- **EXERCISE**:
Write out every entry precisely as given, leaving the pictures out.

Object state change records
# # # #

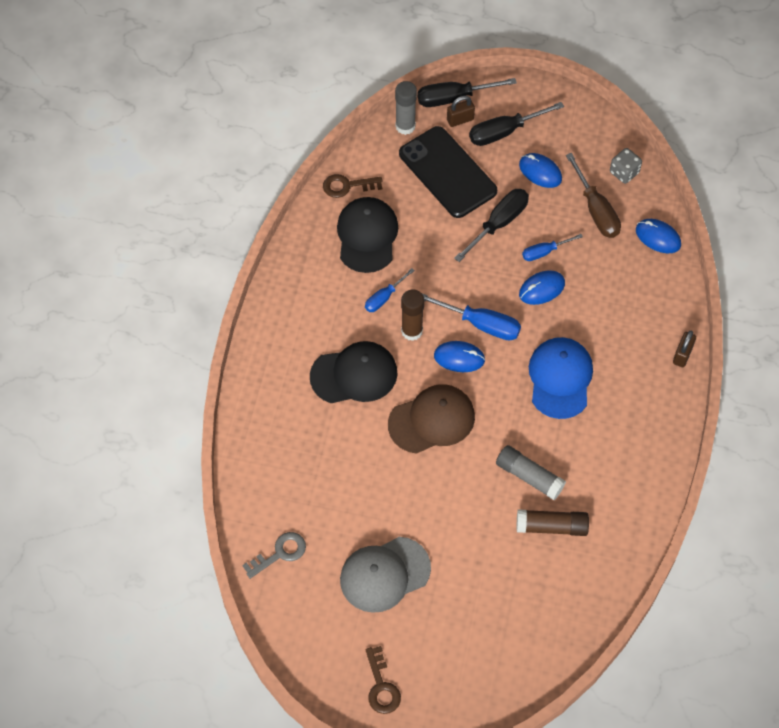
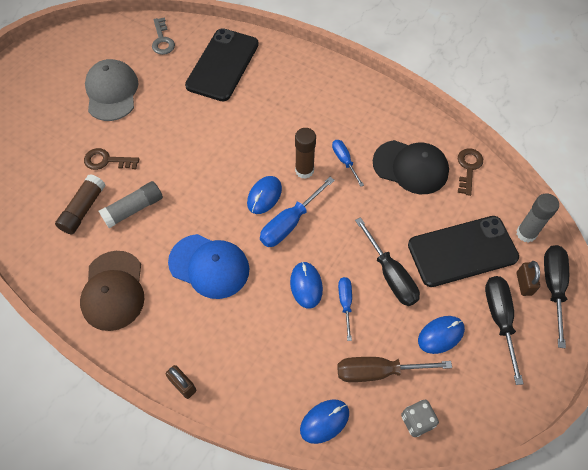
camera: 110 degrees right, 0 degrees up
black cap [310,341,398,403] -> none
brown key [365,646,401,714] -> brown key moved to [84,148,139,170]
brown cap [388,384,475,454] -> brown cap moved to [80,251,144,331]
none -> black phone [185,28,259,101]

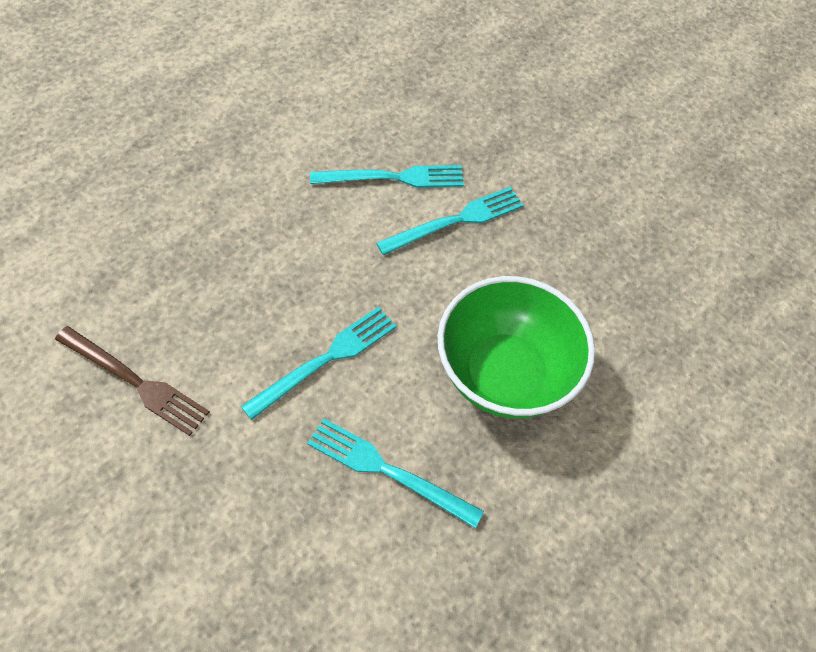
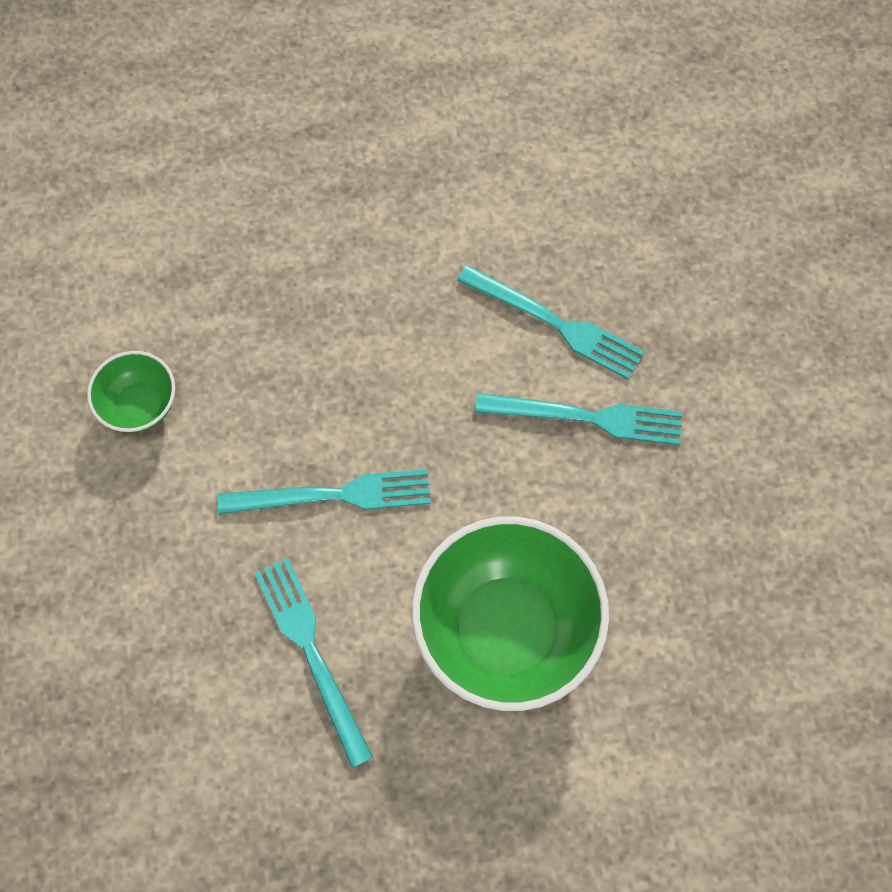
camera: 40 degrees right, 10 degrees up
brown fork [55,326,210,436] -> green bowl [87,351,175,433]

# # # #

- **FINAL ANSWER**:
camera: 110 degrees right, 0 degrees up
black cap [310,341,398,403] -> none
brown key [365,646,401,714] -> brown key moved to [84,148,139,170]
brown cap [388,384,475,454] -> brown cap moved to [80,251,144,331]
none -> black phone [185,28,259,101]

camera: 40 degrees right, 10 degrees up
brown fork [55,326,210,436] -> green bowl [87,351,175,433]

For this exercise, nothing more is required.